* _EXERCISE PROMPT_
Where a line holds the word "VRAW", copy it from the records.

Structured diff data:

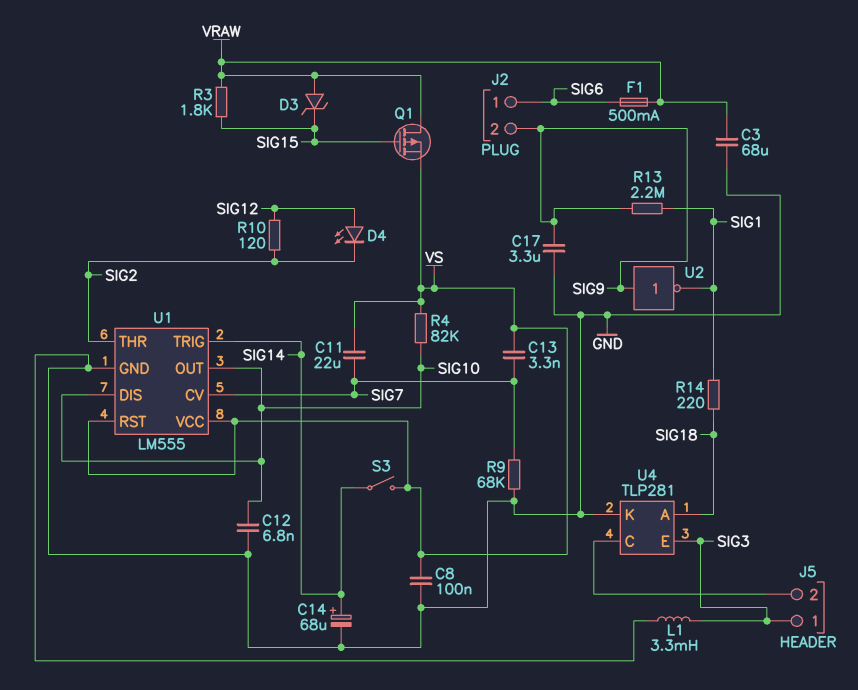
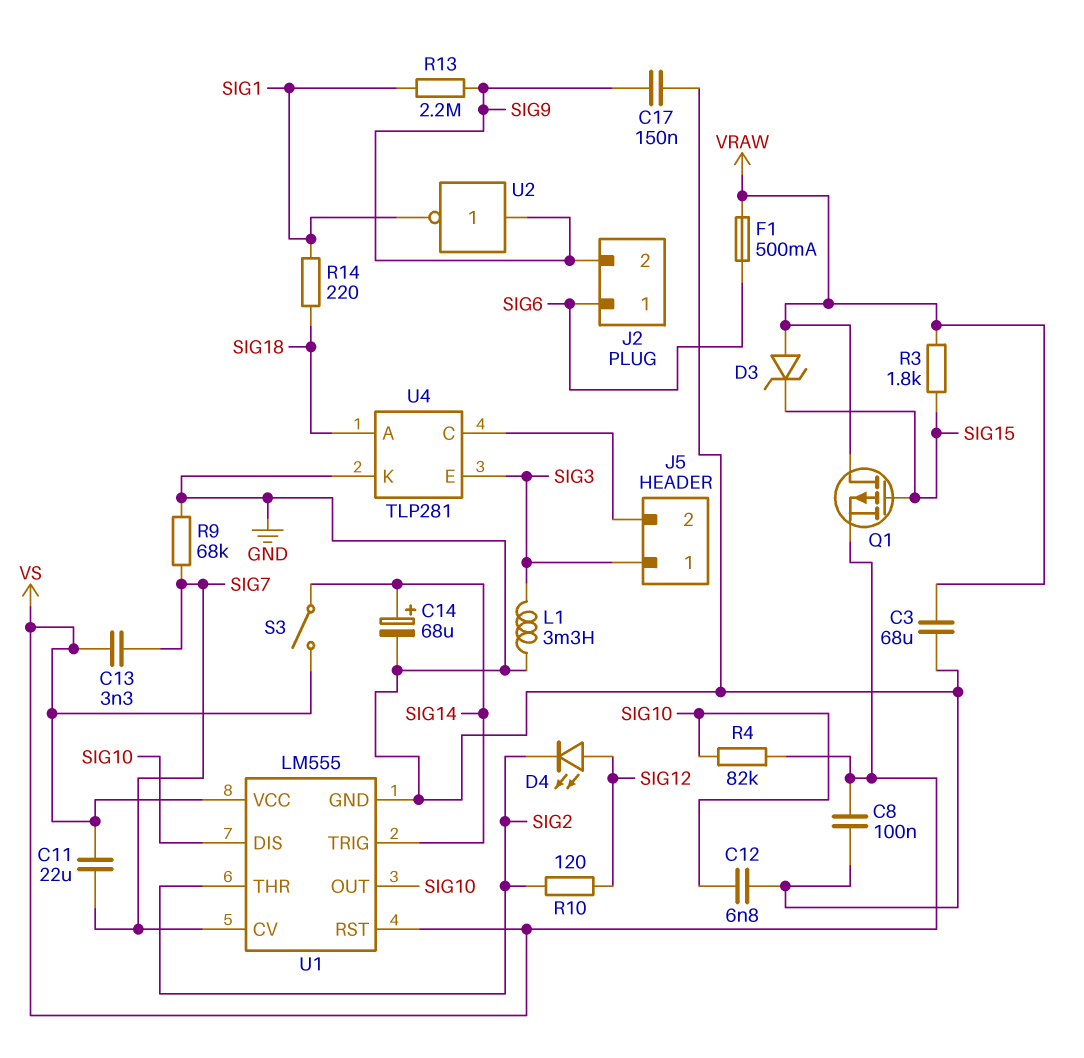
C17: 3.3uF (GND, SIG9) -> 150nF (GND, SIG9)

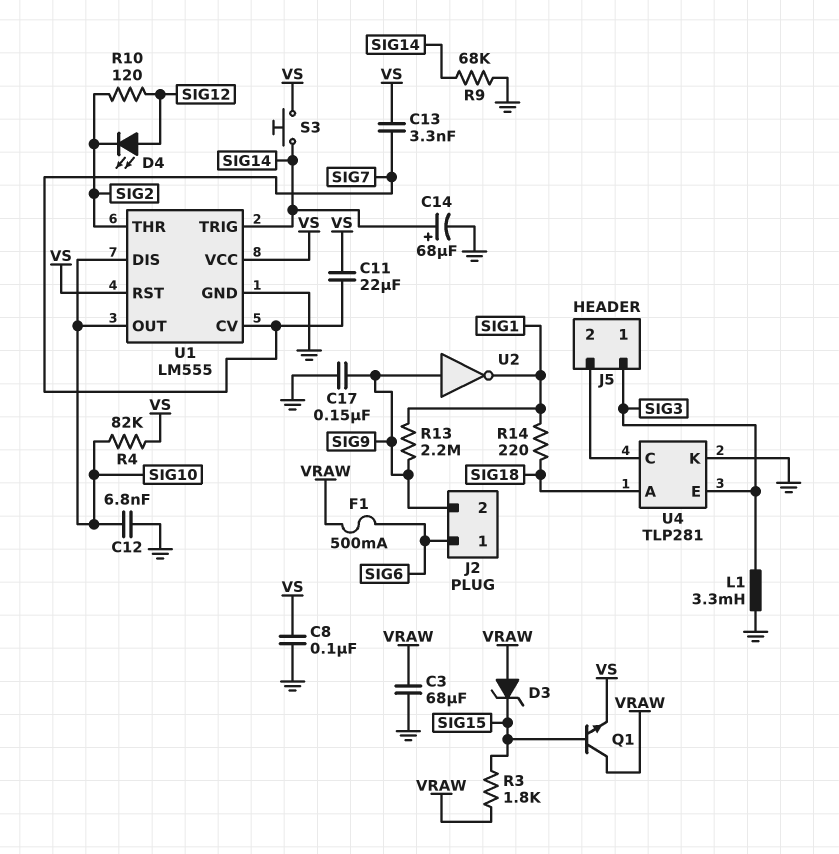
Q1: PMOS (G SIG15, D VRAW, S VS) -> NPN (B SIG15, C VRAW, E VS)
R9: 68k (GND, SIG7) -> 68k (GND, SIG14)
S3: switch (SIG14, VS) -> button (SIG14, VS)

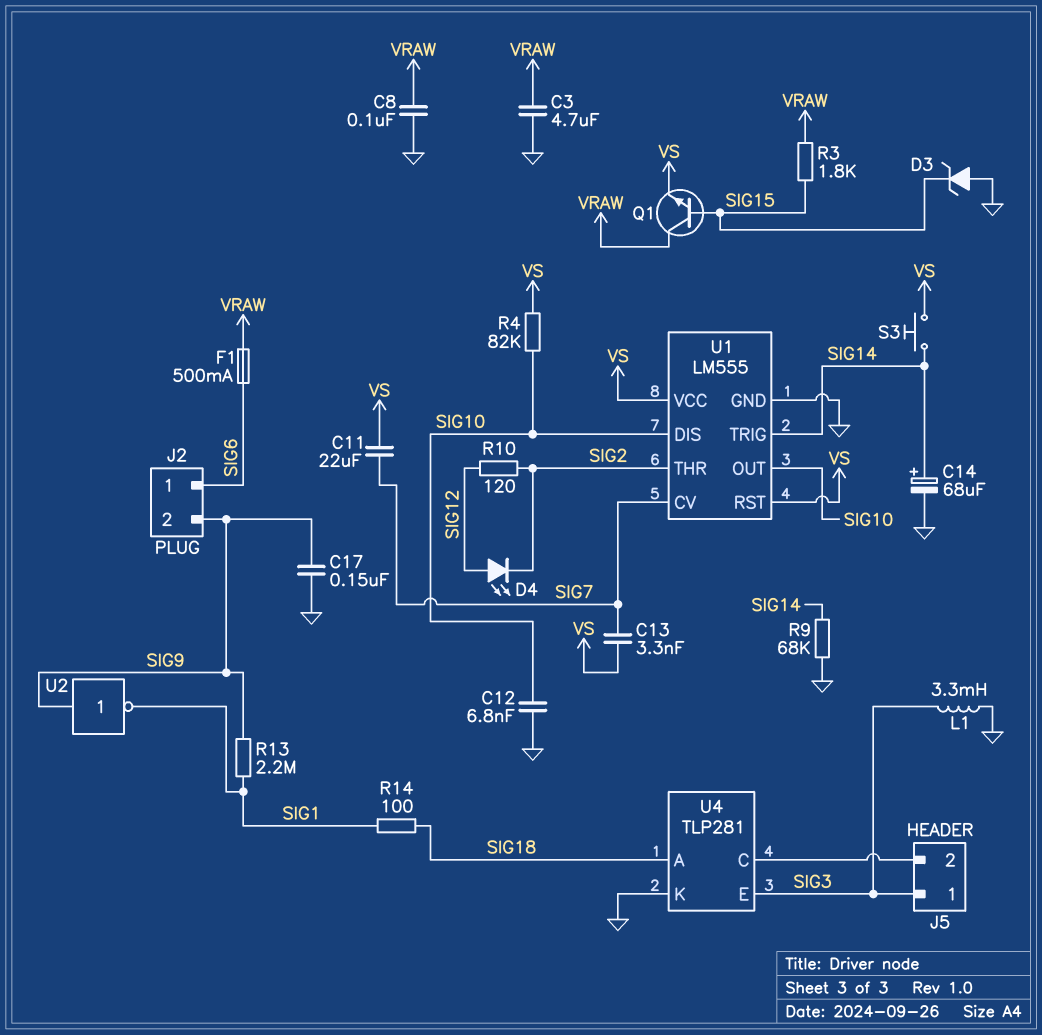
C3: 68uF (GND, VRAW) -> 4.7uF (GND, VRAW)
C8: 100nF (GND, VS) -> 100nF (GND, VRAW)
D3: zener (A VRAW, K SIG15) -> zener (A GND, K SIG15)
R14: 220 (SIG1, SIG18) -> 100 (SIG1, SIG18)

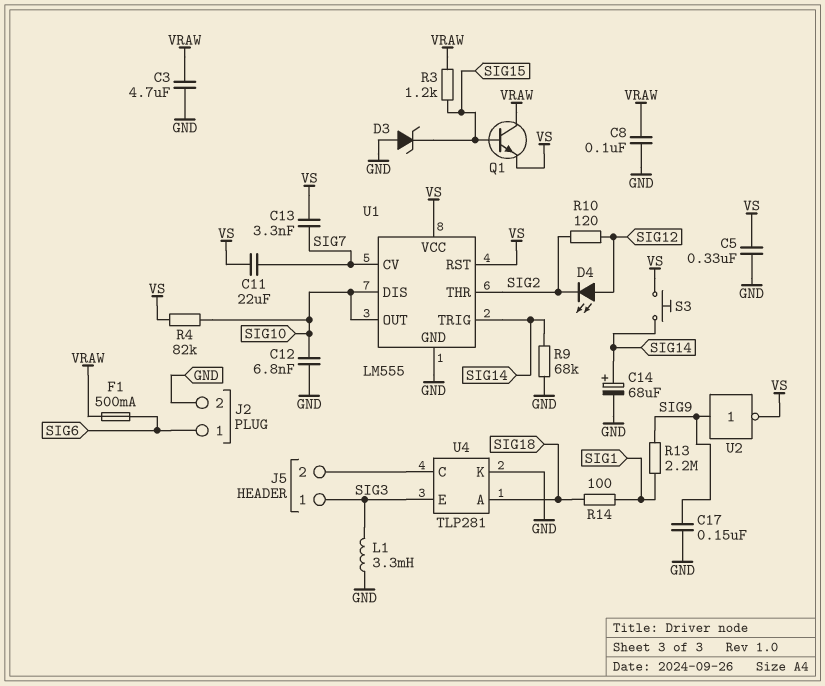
C5: none -> 330nF (GND, VS)
J2 pin 2: SIG9 -> GND
R3: 1.8k (SIG15, VRAW) -> 1.2k (SIG15, VRAW)
U2: NOT (in SIG9, out SIG1) -> NOT (in SIG9, out VS)

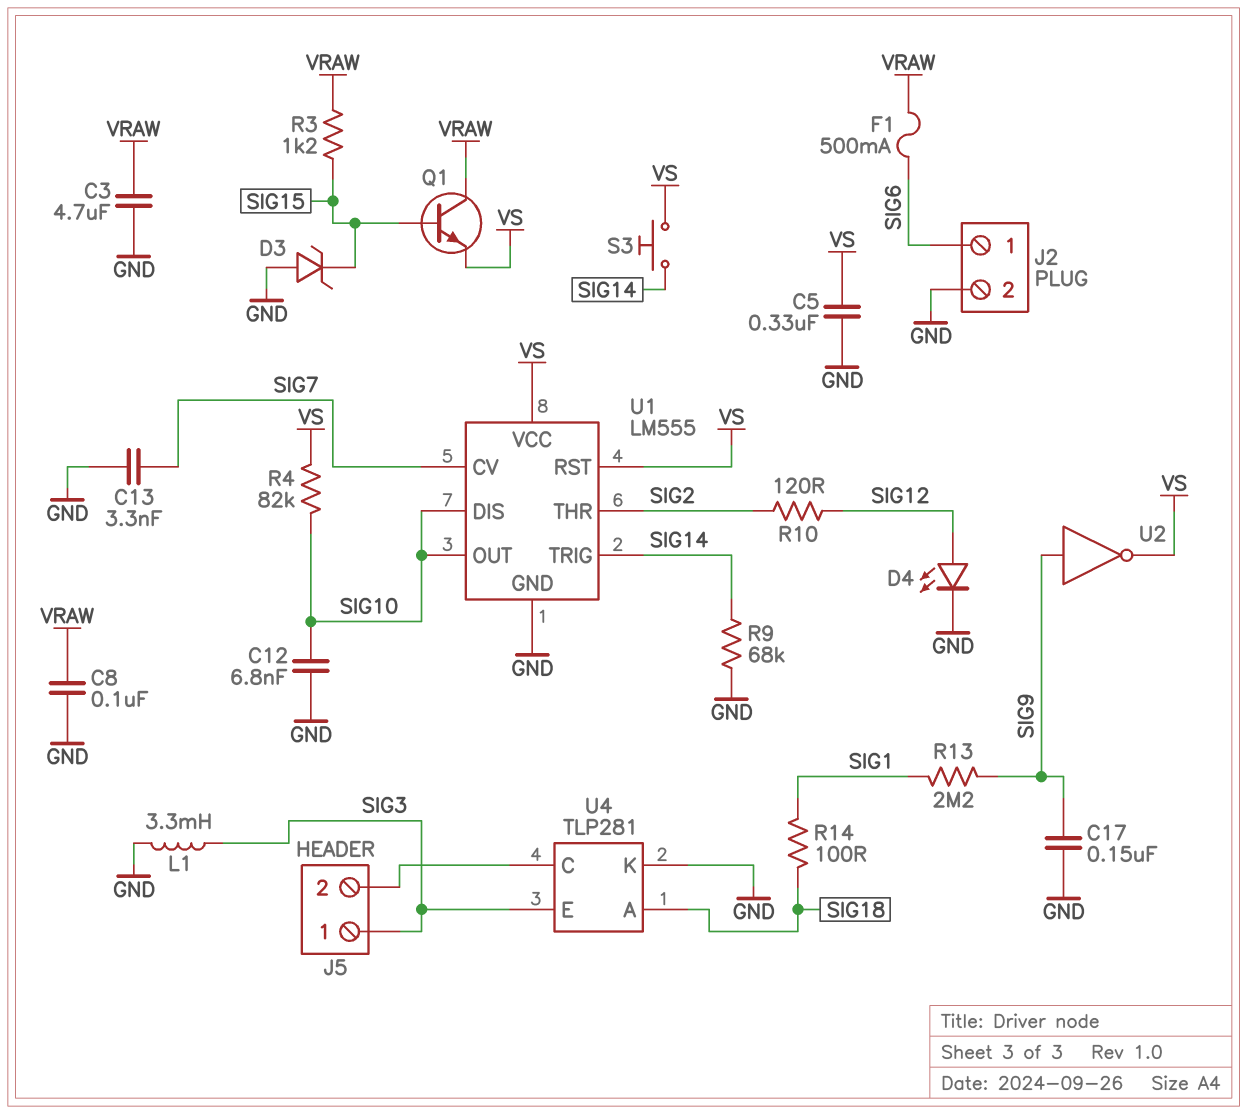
C11: 22uF (SIG7, VS) -> none
C13: 3.3nF (SIG7, VS) -> 3.3nF (GND, SIG7)
C14: 68uF (plus SIG14, minus GND) -> none
D4: LED (A SIG12, K SIG2) -> LED (A SIG12, K GND)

* _ANSWER AREA_
Q1: PMOS (G SIG15, D VRAW, S VS) -> NPN (B SIG15, C VRAW, E VS)
C3: 68uF (GND, VRAW) -> 4.7uF (GND, VRAW)
C8: 100nF (GND, VS) -> 100nF (GND, VRAW)
D3: zener (A VRAW, K SIG15) -> zener (A GND, K SIG15)
R3: 1.8k (SIG15, VRAW) -> 1.2k (SIG15, VRAW)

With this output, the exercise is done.